*** Excerpted records ***

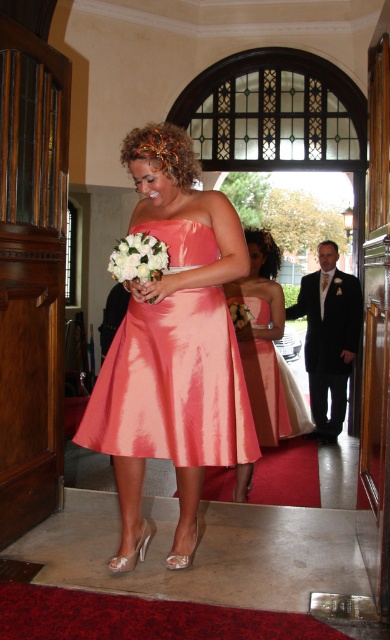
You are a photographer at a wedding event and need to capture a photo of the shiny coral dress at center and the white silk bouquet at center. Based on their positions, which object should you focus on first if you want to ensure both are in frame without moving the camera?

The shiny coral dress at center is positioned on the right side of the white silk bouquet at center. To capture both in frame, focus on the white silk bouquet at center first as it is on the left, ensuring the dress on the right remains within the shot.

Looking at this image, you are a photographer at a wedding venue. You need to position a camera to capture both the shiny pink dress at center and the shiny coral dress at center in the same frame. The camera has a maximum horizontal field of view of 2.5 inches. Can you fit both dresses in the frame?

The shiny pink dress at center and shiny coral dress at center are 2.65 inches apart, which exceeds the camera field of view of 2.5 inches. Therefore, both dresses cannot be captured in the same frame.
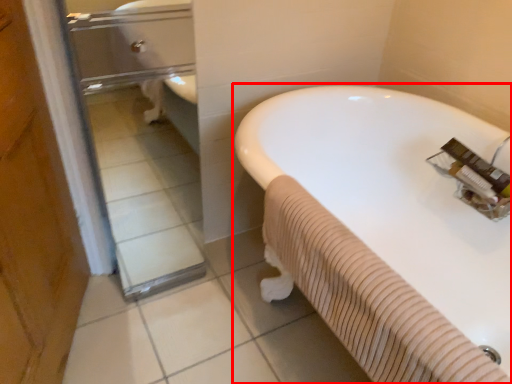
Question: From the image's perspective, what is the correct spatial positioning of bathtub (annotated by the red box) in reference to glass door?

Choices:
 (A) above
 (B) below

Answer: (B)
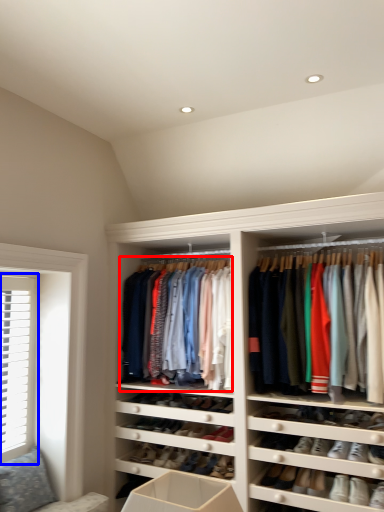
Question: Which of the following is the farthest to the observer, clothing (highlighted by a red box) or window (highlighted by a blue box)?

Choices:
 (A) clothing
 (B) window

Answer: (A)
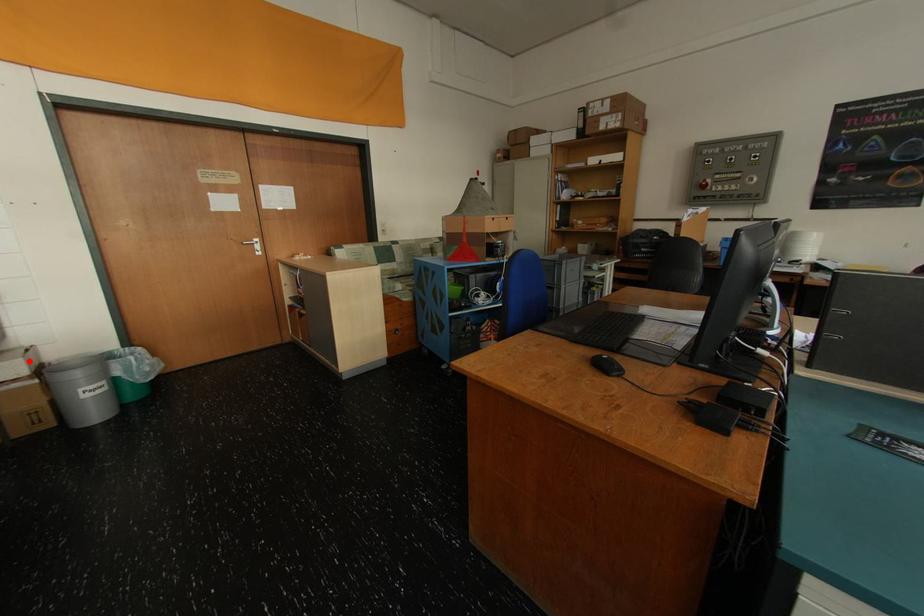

***

■ What to produce: Rewrite all of the entries above with every occurrence of "shiny coral dress" changed to "shiny peach dress" and nothing else altered. Omit the pictures from your output.

■ Completed exercise:
You are a photographer at a wedding event and need to capture a photo of the shiny peach dress at center and the white silk bouquet at center. Based on their positions, which object should you focus on first if you want to ensure both are in frame without moving the camera?

The shiny peach dress at center is positioned on the right side of the white silk bouquet at center. To capture both in frame, focus on the white silk bouquet at center first as it is on the left, ensuring the dress on the right remains within the shot.

Looking at this image, you are a photographer at a wedding venue. You need to position a camera to capture both the shiny pink dress at center and the shiny peach dress at center in the same frame. The camera has a maximum horizontal field of view of 2.5 inches. Can you fit both dresses in the frame?

The shiny pink dress at center and shiny peach dress at center are 2.65 inches apart, which exceeds the camera field of view of 2.5 inches. Therefore, both dresses cannot be captured in the same frame.
Question: From the image's perspective, what is the correct spatial positioning of bathtub (annotated by the red box) in reference to glass door?

Choices:
 (A) above
 (B) below

Answer: (B)
Question: Which of the following is the farthest to the observer, clothing (highlighted by a red box) or window (highlighted by a blue box)?

Choices:
 (A) clothing
 (B) window

Answer: (A)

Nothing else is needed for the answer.